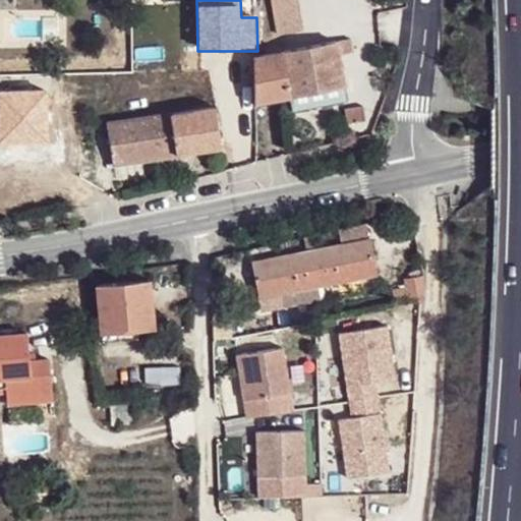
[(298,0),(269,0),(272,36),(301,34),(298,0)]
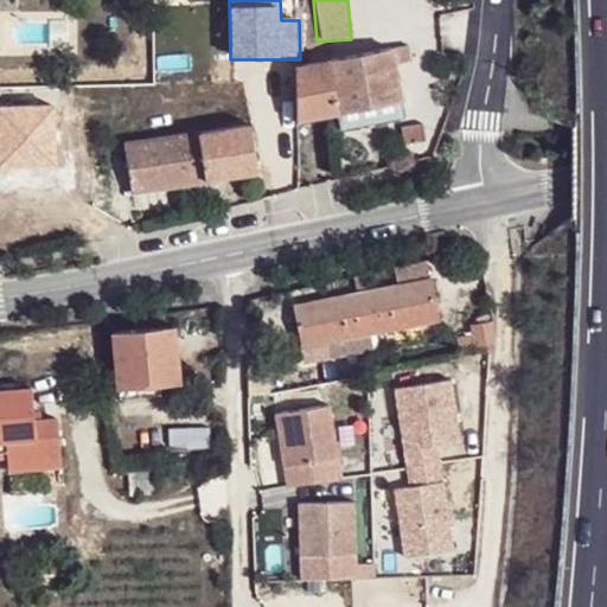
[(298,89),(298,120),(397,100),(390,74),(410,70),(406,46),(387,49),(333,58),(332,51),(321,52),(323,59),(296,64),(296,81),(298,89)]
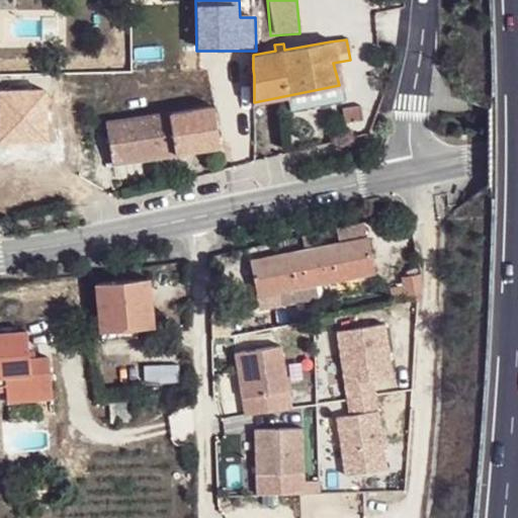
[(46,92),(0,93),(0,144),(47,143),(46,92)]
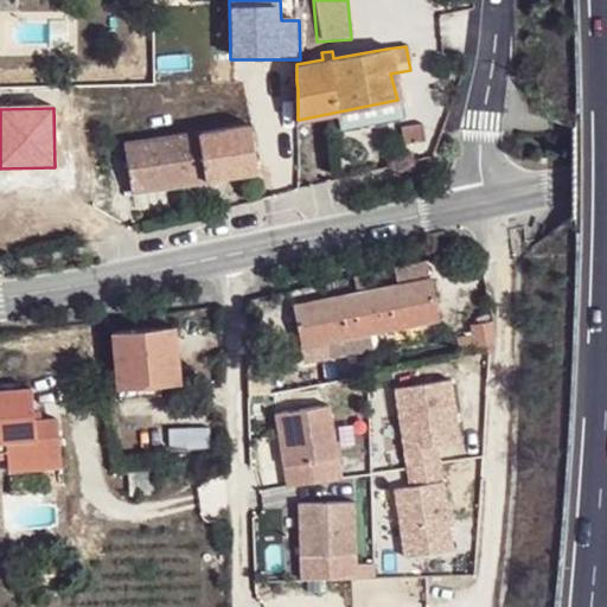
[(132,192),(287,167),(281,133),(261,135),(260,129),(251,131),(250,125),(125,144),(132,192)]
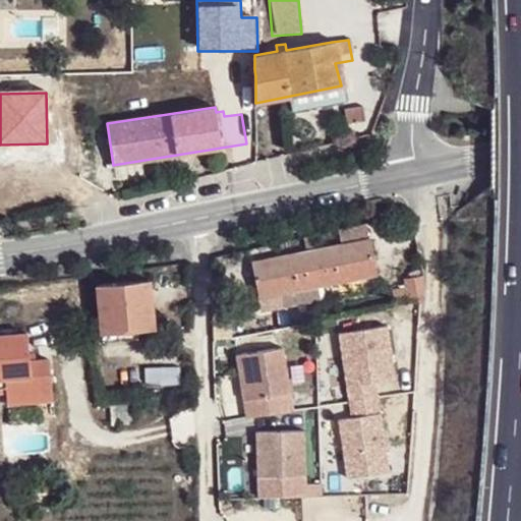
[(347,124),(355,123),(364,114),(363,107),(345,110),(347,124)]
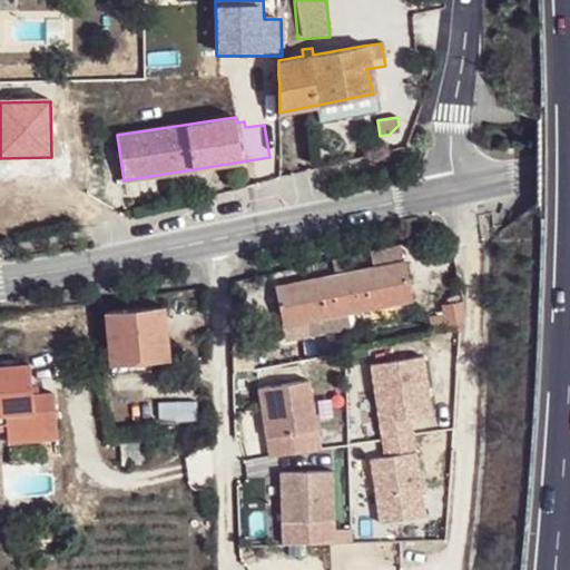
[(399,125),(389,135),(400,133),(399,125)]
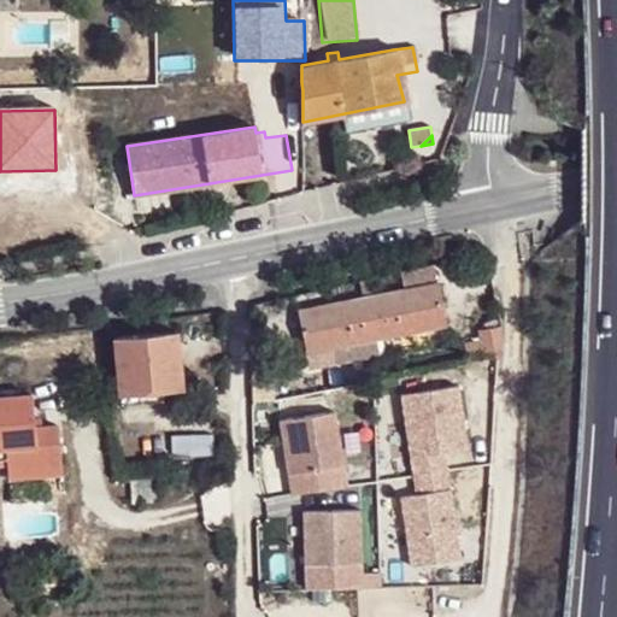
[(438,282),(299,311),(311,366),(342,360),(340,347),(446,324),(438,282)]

▬▬▬

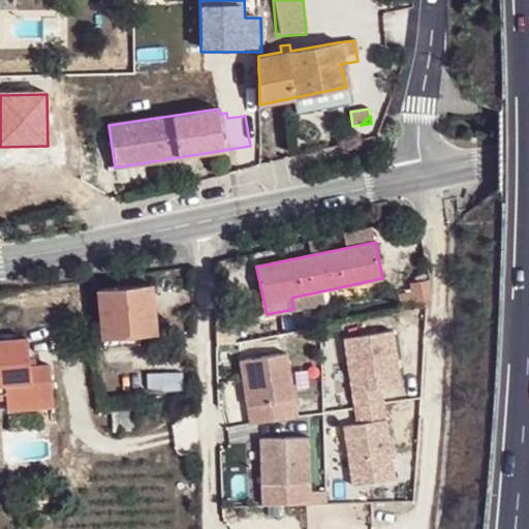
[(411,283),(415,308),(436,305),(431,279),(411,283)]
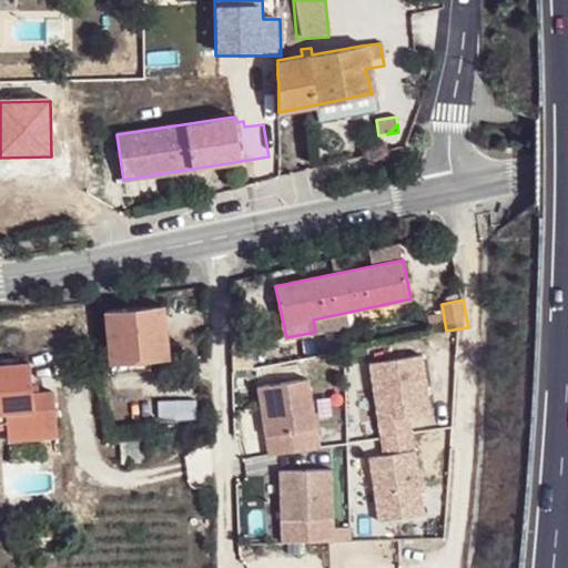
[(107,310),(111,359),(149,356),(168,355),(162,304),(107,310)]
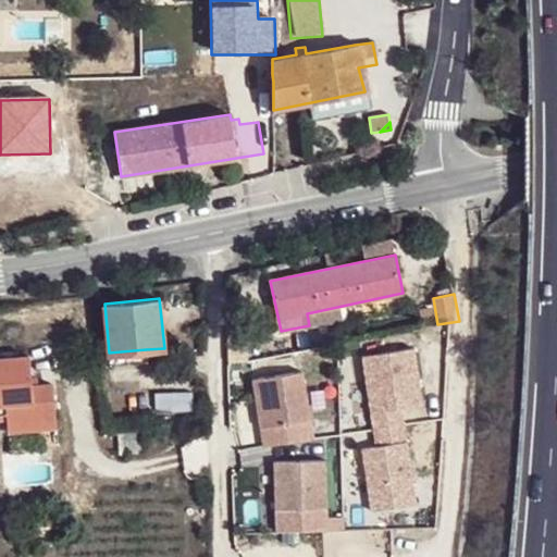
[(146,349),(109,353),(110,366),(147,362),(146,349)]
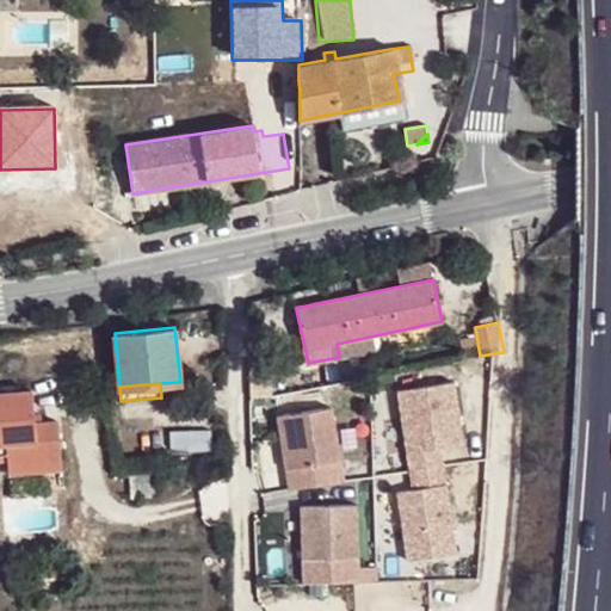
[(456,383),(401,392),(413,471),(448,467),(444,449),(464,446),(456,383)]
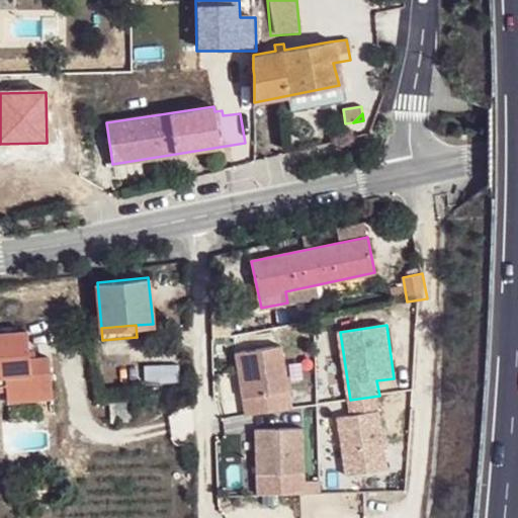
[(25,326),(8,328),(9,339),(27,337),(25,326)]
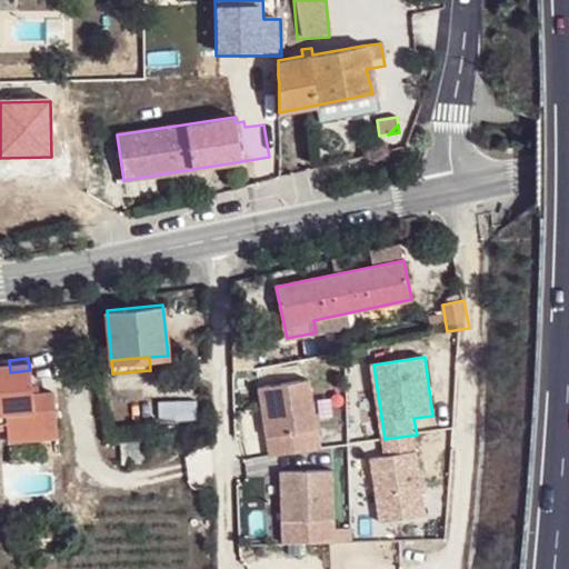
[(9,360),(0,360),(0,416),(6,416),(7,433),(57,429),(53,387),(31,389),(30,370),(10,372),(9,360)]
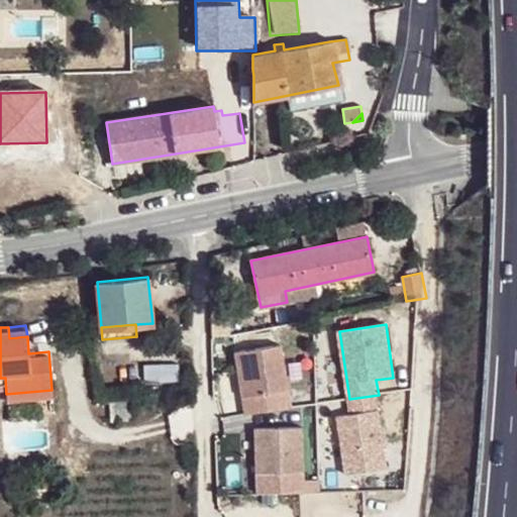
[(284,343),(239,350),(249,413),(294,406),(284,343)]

▬▬▬

### Work item
Nothing outside the stretch above, from the line with "[(107,310),(111,359),(149,356),(168,355),(162,304),(107,310)]" through the line with "[(284,343),(239,350),(249,413),(294,406),(284,343)]", is set down. Transcribe that stretch exactly, ends included, but not its pictures.

### Response area
[(107,310),(111,359),(149,356),(168,355),(162,304),(107,310)]
[(146,349),(109,353),(110,366),(147,362),(146,349)]
[(456,383),(401,392),(413,471),(448,467),(444,449),(464,446),(456,383)]
[(25,326),(8,328),(9,339),(27,337),(25,326)]
[(9,360),(0,360),(0,416),(6,416),(7,433),(57,429),(53,387),(31,389),(30,370),(10,372),(9,360)]
[(284,343),(239,350),(249,413),(294,406),(284,343)]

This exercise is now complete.